— What to do —
Each line of the listing below must be returned exactly.
═════ Given records ═════
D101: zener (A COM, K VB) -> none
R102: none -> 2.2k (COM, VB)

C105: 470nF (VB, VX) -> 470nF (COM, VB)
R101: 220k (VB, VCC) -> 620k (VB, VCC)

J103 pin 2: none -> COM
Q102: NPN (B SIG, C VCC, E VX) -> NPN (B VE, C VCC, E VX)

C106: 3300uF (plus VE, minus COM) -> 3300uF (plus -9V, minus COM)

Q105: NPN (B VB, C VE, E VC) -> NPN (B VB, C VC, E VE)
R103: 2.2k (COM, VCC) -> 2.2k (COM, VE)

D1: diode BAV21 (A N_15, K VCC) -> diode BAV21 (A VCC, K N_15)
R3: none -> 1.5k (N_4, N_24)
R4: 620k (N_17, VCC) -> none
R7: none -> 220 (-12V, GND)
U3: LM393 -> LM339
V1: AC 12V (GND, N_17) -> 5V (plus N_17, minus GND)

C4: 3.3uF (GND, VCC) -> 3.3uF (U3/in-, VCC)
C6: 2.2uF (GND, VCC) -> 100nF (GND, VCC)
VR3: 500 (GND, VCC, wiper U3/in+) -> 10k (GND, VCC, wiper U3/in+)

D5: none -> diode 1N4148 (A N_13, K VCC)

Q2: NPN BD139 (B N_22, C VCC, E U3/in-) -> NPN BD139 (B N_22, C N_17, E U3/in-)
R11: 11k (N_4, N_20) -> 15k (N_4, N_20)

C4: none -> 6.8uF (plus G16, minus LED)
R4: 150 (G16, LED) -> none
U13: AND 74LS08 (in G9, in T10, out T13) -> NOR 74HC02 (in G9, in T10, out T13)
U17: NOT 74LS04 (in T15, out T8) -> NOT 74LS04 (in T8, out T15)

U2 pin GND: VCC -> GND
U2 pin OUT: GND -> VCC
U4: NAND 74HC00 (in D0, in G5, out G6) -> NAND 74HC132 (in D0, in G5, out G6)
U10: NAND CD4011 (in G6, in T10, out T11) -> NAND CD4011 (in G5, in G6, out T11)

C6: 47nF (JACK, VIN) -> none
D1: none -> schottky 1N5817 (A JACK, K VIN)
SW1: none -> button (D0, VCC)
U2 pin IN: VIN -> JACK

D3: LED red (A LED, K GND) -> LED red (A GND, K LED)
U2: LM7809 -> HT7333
═════
— The completed task —
D101: zener (A COM, K VB) -> none
R102: none -> 2.2k (COM, VB)

C105: 470nF (VB, VX) -> 470nF (COM, VB)
R101: 220k (VB, VCC) -> 620k (VB, VCC)

J103 pin 2: none -> COM
Q102: NPN (B SIG, C VCC, E VX) -> NPN (B VE, C VCC, E VX)

C106: 3300uF (plus VE, minus COM) -> 3300uF (plus -9V, minus COM)

Q105: NPN (B VB, C VE, E VC) -> NPN (B VB, C VC, E VE)
R103: 2.2k (COM, VCC) -> 2.2k (COM, VE)

D1: diode BAV21 (A N_15, K VCC) -> diode BAV21 (A VCC, K N_15)
R3: none -> 1.5k (N_4, N_24)
R4: 620k (N_17, VCC) -> none
R7: none -> 220 (-12V, GND)
U3: LM393 -> LM339
V1: AC 12V (GND, N_17) -> 5V (plus N_17, minus GND)

C4: 3.3uF (GND, VCC) -> 3.3uF (U3/in-, VCC)
C6: 2.2uF (GND, VCC) -> 100nF (GND, VCC)
VR3: 500 (GND, VCC, wiper U3/in+) -> 10k (GND, VCC, wiper U3/in+)

D5: none -> diode 1N4148 (A N_13, K VCC)

Q2: NPN BD139 (B N_22, C VCC, E U3/in-) -> NPN BD139 (B N_22, C N_17, E U3/in-)
R11: 11k (N_4, N_20) -> 15k (N_4, N_20)

C4: none -> 6.8uF (plus G16, minus LED)
R4: 150 (G16, LED) -> none
U13: AND 74LS08 (in G9, in T10, out T13) -> NOR 74HC02 (in G9, in T10, out T13)
U17: NOT 74LS04 (in T15, out T8) -> NOT 74LS04 (in T8, out T15)

U2 pin GND: VCC -> GND
U2 pin OUT: GND -> VCC
U4: NAND 74HC00 (in D0, in G5, out G6) -> NAND 74HC132 (in D0, in G5, out G6)
U10: NAND CD4011 (in G6, in T10, out T11) -> NAND CD4011 (in G5, in G6, out T11)

C6: 47nF (JACK, VIN) -> none
D1: none -> schottky 1N5817 (A JACK, K VIN)
SW1: none -> button (D0, VCC)
U2 pin IN: VIN -> JACK

D3: LED red (A LED, K GND) -> LED red (A GND, K LED)
U2: LM7809 -> HT7333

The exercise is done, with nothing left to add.